**Set task:** From the records below, copy each line that contains the word "with", counting only matches in the same case.

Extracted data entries
--------------------------------------------------
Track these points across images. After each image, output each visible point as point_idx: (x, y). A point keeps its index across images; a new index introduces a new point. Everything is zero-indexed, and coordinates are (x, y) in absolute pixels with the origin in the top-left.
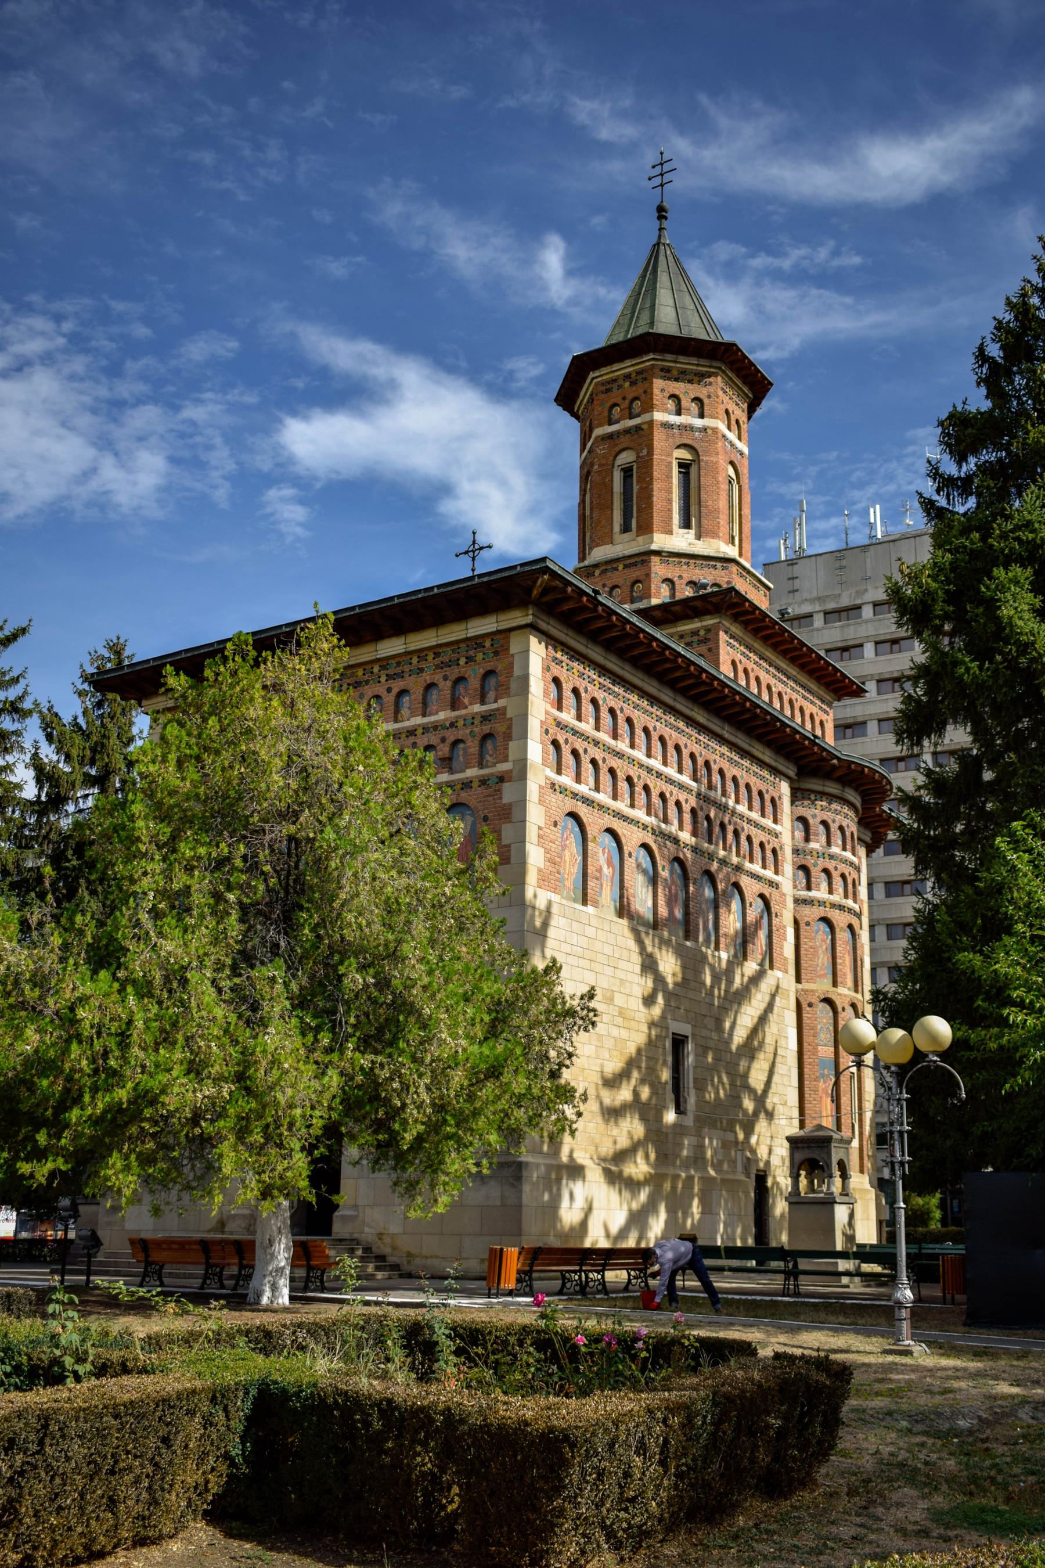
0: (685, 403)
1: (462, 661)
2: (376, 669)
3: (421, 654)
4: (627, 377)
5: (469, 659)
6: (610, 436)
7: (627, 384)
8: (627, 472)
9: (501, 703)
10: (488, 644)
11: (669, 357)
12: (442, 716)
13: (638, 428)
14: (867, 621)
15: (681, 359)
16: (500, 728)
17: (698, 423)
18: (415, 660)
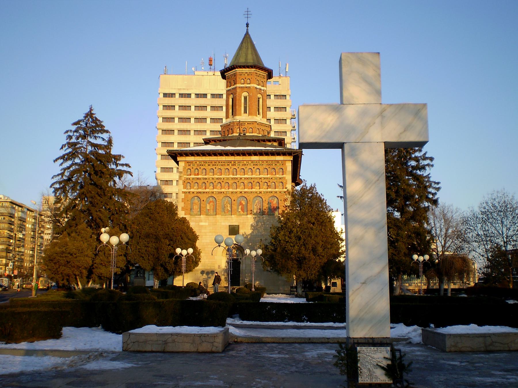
0: (260, 82)
1: (274, 165)
2: (250, 162)
3: (263, 161)
4: (246, 73)
5: (276, 165)
6: (242, 87)
7: (246, 75)
8: (245, 98)
9: (284, 176)
10: (280, 162)
11: (258, 70)
12: (269, 176)
13: (249, 87)
14: (193, 99)
15: (260, 71)
16: (284, 182)
17: (262, 88)
18: (261, 162)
--------------------------------------------------
**Response to the task:**
Track these points across images. After each image, output each visible point as point_idx: (x, y). A point keeps its index across images; a new index introduces a new point. Everything is zero-indexed, and coordinates are (x, y) in absolute pixels with the origin in the top-left.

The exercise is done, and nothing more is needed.